* _ACTION ITEM_:
Lines below that include "degrees" are the answer; copy each one.

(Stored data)
※ ※ ※

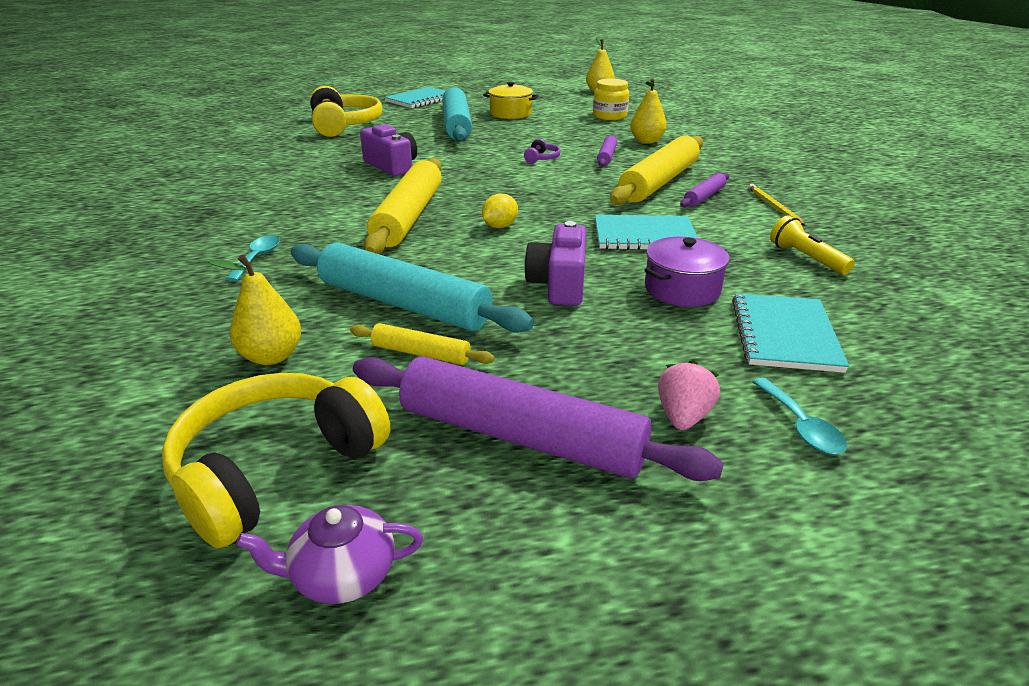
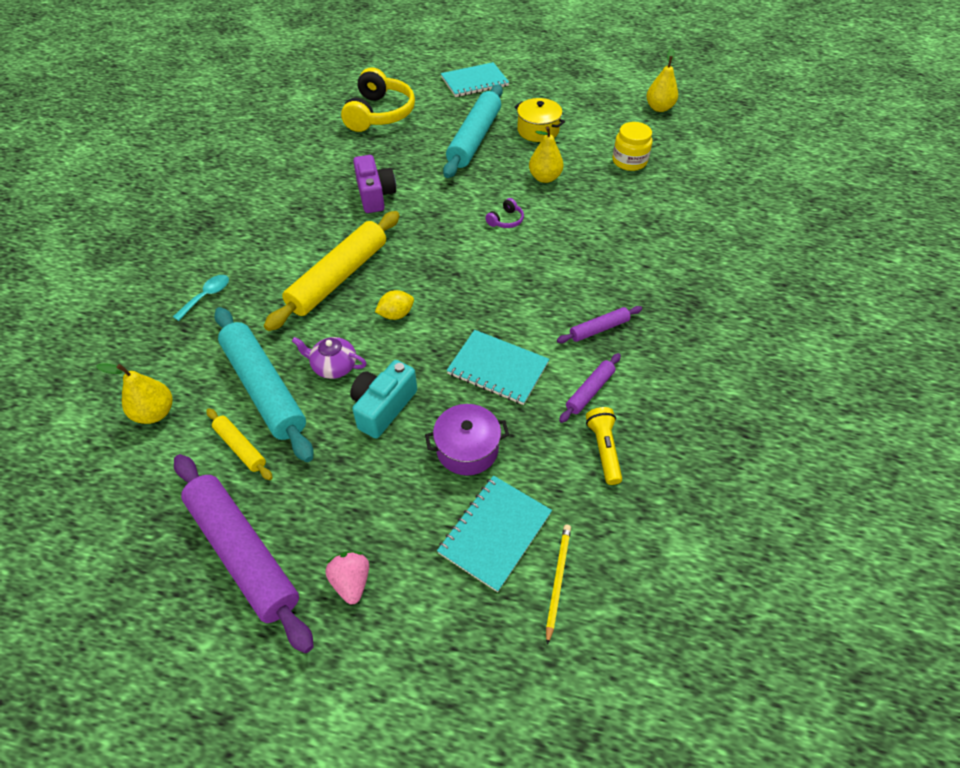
camera: 25 degrees right, 20 degrees up
yellow headphones [162,373,390,548] -> none
purple teapot [236,505,423,604] -> purple teapot moved to [292,337,367,379]
purple camera [524,221,587,306] -> turquoise camera [350,360,417,438]
purple rolling pin [597,135,617,167] -> purple rolling pin moved to [559,353,621,423]
yellow rolling pin [610,136,703,205] -> none
yellow pear [630,78,667,144] -> yellow pear moved to [529,126,563,183]
pink strawberry [658,360,720,430] -> pink strawberry turned 60 degrees counterclockwise [325,551,369,604]
yellow pencil [748,184,805,226] -> yellow pencil moved to [546,524,571,645]
turquoise spoon [752,378,847,454] -> none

※ ※ ※

* _ANSWER SPACE_:
camera: 25 degrees right, 20 degrees up
pink strawberry [658,360,720,430] -> pink strawberry turned 60 degrees counterclockwise [325,551,369,604]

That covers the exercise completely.